(Dataset items)
★ ★ ★ ★

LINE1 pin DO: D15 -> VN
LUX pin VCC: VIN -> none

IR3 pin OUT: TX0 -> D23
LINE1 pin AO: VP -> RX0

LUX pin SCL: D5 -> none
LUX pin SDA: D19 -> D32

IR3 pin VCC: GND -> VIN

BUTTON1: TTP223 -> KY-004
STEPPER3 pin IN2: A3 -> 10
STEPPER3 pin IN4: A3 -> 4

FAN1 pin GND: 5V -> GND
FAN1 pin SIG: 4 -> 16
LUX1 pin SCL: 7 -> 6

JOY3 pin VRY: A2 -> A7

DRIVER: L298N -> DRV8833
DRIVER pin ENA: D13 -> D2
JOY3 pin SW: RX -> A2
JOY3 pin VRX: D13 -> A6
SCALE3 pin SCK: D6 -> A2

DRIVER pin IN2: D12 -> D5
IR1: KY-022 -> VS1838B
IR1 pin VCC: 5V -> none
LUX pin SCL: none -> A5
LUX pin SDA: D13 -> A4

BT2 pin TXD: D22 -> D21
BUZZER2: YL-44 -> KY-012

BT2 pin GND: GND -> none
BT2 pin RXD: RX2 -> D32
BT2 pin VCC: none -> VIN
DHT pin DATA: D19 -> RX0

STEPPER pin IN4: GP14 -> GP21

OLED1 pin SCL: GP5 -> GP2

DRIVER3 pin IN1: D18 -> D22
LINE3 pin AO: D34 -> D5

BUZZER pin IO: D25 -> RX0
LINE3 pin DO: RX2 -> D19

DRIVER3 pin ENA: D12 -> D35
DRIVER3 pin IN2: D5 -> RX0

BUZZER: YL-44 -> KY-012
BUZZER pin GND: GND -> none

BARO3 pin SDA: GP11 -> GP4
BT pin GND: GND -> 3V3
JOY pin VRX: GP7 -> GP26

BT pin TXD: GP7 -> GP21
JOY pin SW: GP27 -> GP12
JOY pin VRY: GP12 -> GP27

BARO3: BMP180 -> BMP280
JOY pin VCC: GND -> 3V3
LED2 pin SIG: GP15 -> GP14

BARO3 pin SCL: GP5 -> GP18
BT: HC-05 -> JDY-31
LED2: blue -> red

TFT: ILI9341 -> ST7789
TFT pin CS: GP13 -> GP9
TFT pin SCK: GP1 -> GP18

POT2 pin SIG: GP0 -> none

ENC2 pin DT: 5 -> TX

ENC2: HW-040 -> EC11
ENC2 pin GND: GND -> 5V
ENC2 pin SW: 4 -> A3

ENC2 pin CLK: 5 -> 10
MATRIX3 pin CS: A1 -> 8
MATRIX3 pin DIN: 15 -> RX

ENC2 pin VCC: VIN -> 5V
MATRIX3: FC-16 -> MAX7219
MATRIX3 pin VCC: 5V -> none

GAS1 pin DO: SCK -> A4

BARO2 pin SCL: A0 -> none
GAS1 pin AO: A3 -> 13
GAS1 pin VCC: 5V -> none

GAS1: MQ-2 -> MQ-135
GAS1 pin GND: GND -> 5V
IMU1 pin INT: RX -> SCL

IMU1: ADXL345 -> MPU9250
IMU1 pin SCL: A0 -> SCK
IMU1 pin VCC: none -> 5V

★ ★ ★ ★

Taking the line with "BT pin TXD: GP7 -> GP21" as the first, copy every line through the end of the entries above exactly, with no others.

_THE ANSWER_
BT pin TXD: GP7 -> GP21
JOY pin SW: GP27 -> GP12
JOY pin VRY: GP12 -> GP27

BARO3: BMP180 -> BMP280
JOY pin VCC: GND -> 3V3
LED2 pin SIG: GP15 -> GP14

BARO3 pin SCL: GP5 -> GP18
BT: HC-05 -> JDY-31
LED2: blue -> red

TFT: ILI9341 -> ST7789
TFT pin CS: GP13 -> GP9
TFT pin SCK: GP1 -> GP18

POT2 pin SIG: GP0 -> none

ENC2 pin DT: 5 -> TX

ENC2: HW-040 -> EC11
ENC2 pin GND: GND -> 5V
ENC2 pin SW: 4 -> A3

ENC2 pin CLK: 5 -> 10
MATRIX3 pin CS: A1 -> 8
MATRIX3 pin DIN: 15 -> RX

ENC2 pin VCC: VIN -> 5V
MATRIX3: FC-16 -> MAX7219
MATRIX3 pin VCC: 5V -> none

GAS1 pin DO: SCK -> A4

BARO2 pin SCL: A0 -> none
GAS1 pin AO: A3 -> 13
GAS1 pin VCC: 5V -> none

GAS1: MQ-2 -> MQ-135
GAS1 pin GND: GND -> 5V
IMU1 pin INT: RX -> SCL

IMU1: ADXL345 -> MPU9250
IMU1 pin SCL: A0 -> SCK
IMU1 pin VCC: none -> 5V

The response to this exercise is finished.